======== Entries provided ========

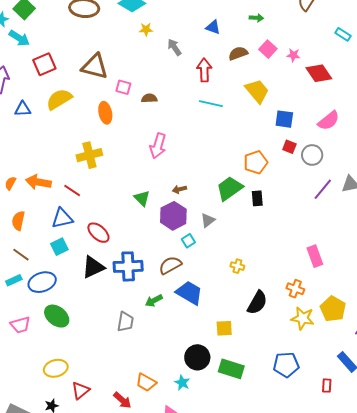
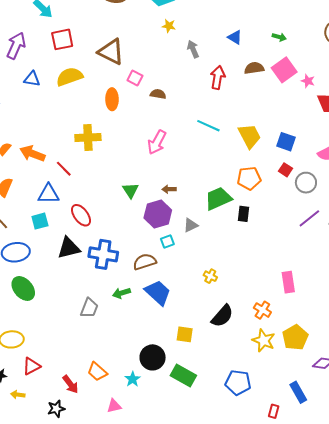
pink square: (268, 49) -> (284, 70), size x1.4
yellow trapezoid: (257, 91) -> (249, 136), moved
cyan line: (211, 104) -> (208, 126), moved

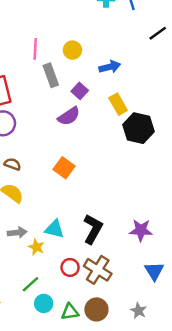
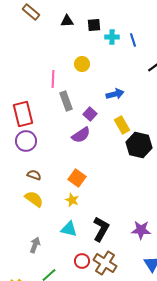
yellow circle: (72, 50) -> (82, 64), moved
gray arrow: (17, 233) -> (35, 245), moved, turned -63
yellow star: (36, 247) -> (72, 200), moved

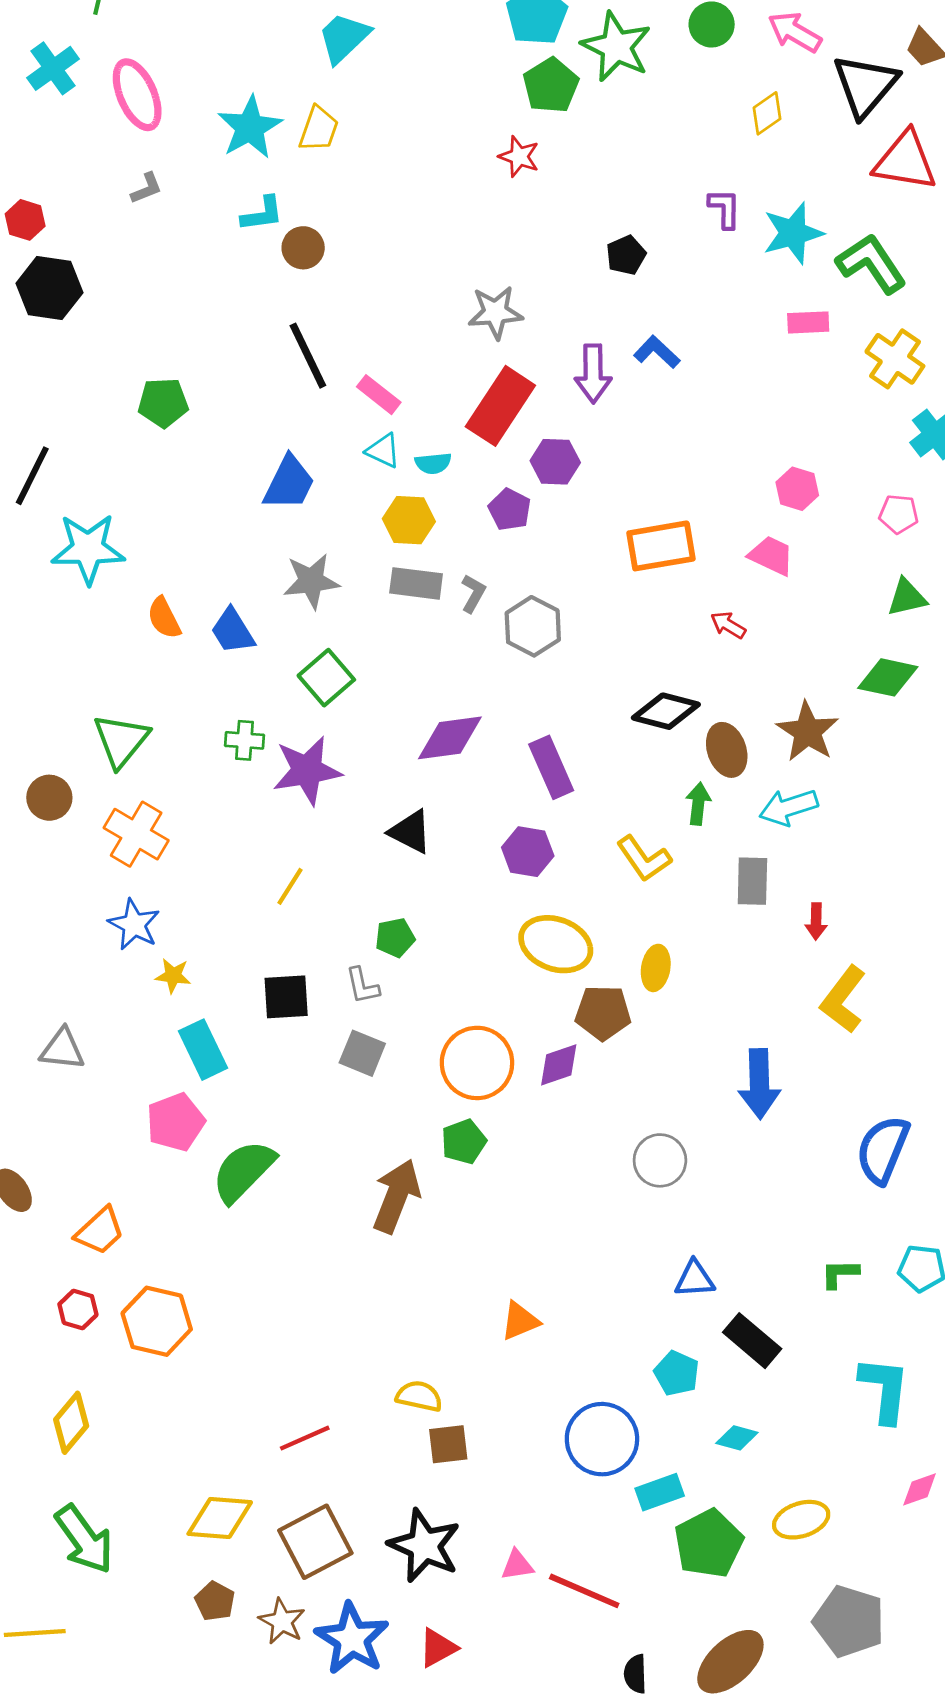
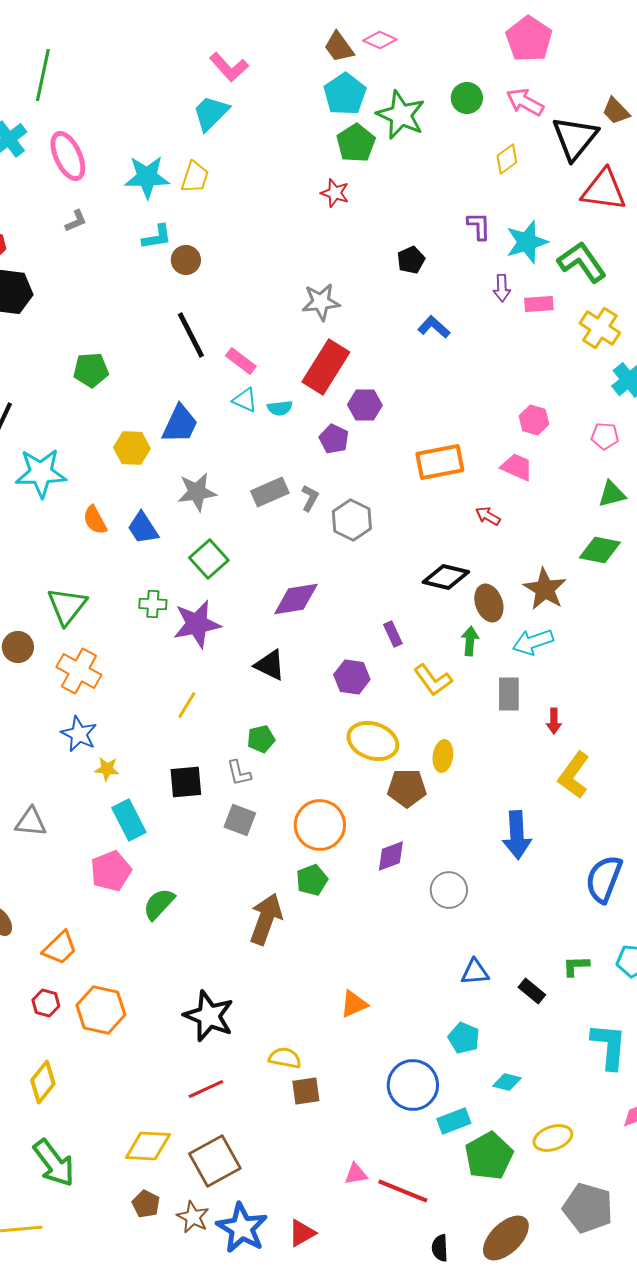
cyan star: (250, 127) -> (147, 177), turned 30
purple arrow: (593, 374) -> (502, 288), moved, size x0.7
yellow hexagon: (409, 520) -> (132, 448), moved
gray rectangle: (416, 583) -> (270, 492), turned -30
purple rectangle: (551, 767) -> (393, 634), moved, size x0.6
purple diamond: (559, 1065) -> (391, 856), moved
green semicircle: (243, 1171) -> (159, 904), size x0.7
black rectangle: (752, 1341) -> (532, 991), moved, size x0.7
black star: (424, 1546) -> (209, 1016), moved

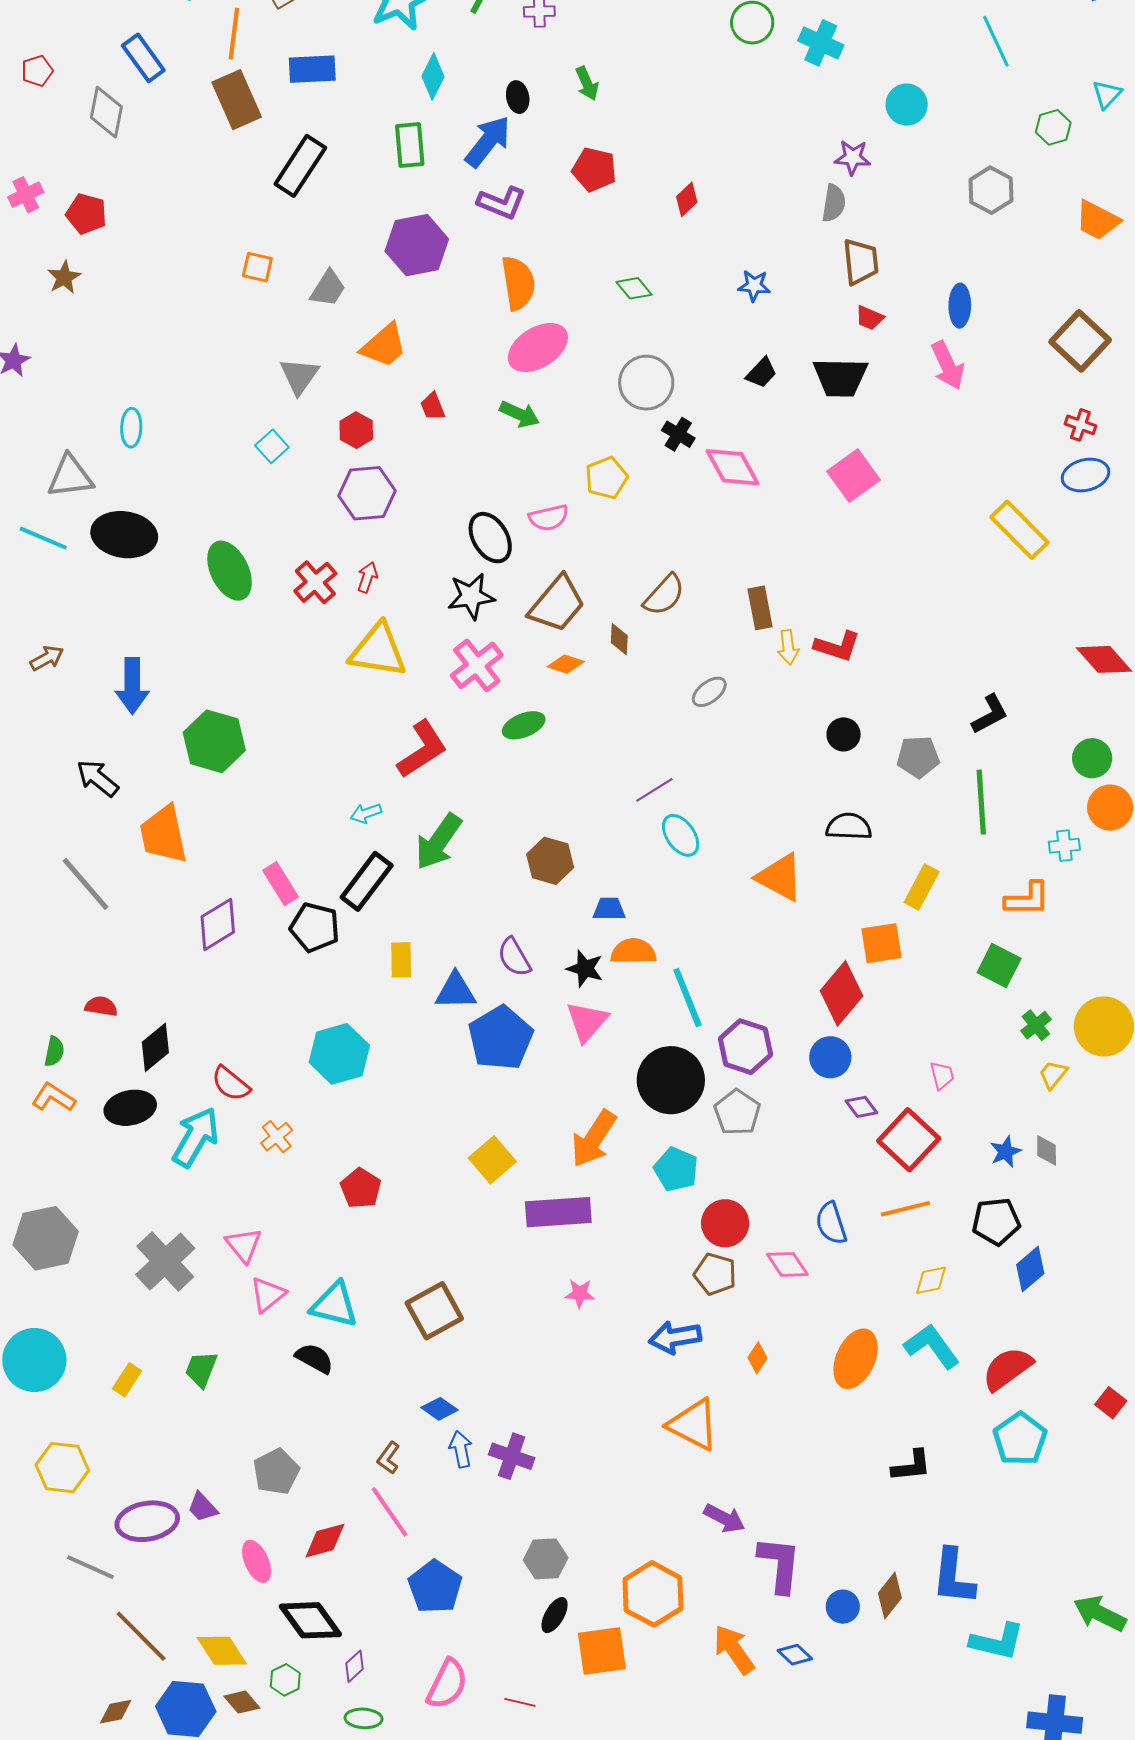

========

> [Problem statement] Search the records for the word "yellow" and return every line that holds it.

> [Task solution]
yellow trapezoid: (257, 91) -> (249, 136), moved
yellow circle: (72, 50) -> (82, 64), moved
yellow star: (36, 247) -> (72, 200), moved
yellow hexagon: (409, 520) -> (132, 448), moved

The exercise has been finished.